_AIM OF THE TASK:_ Down to the last line, set down the material below exactly, excluding pictures.

_COLLECTED MATERIAL:_
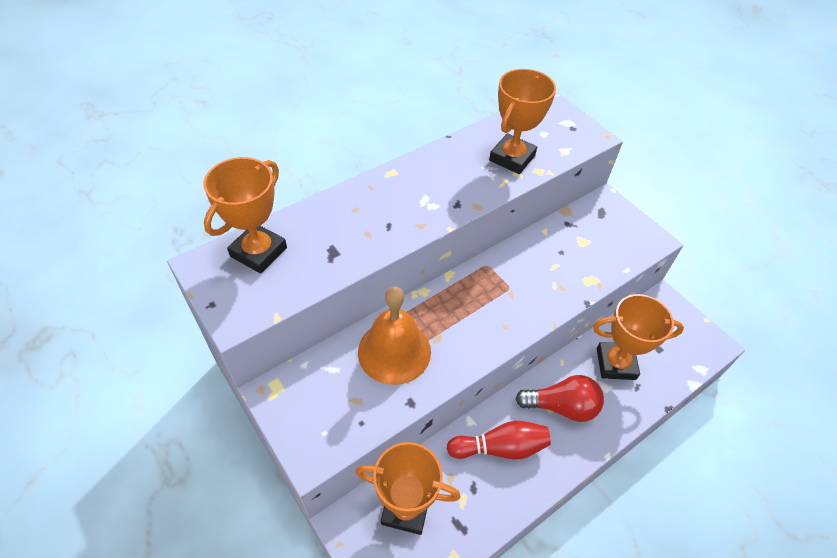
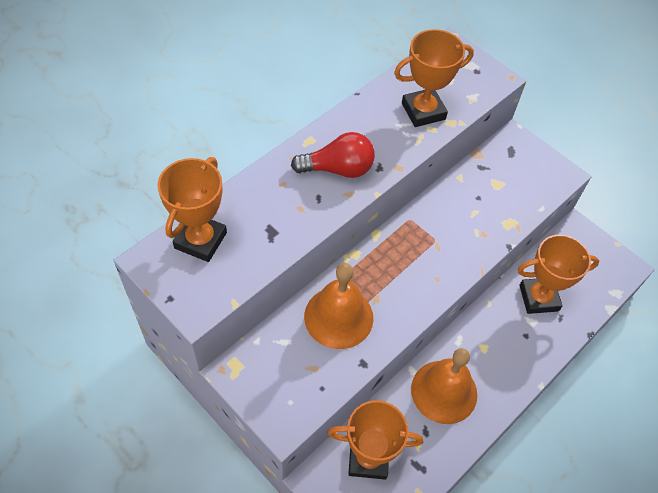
camera: 10 degrees left, 5 degrees up
(500, 447) = (444, 391): red bowling pin -> orange bell
(512, 158) = (423, 111): orange trophy -> orange trophy turned 45 degrees clockwise
(561, 406) = (494, 345): red light bulb -> red light bulb (338, 169)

_ANSWER:_
camera: 10 degrees left, 5 degrees up
(500, 447) = (444, 391): red bowling pin -> orange bell
(512, 158) = (423, 111): orange trophy -> orange trophy turned 45 degrees clockwise
(561, 406) = (494, 345): red light bulb -> red light bulb (338, 169)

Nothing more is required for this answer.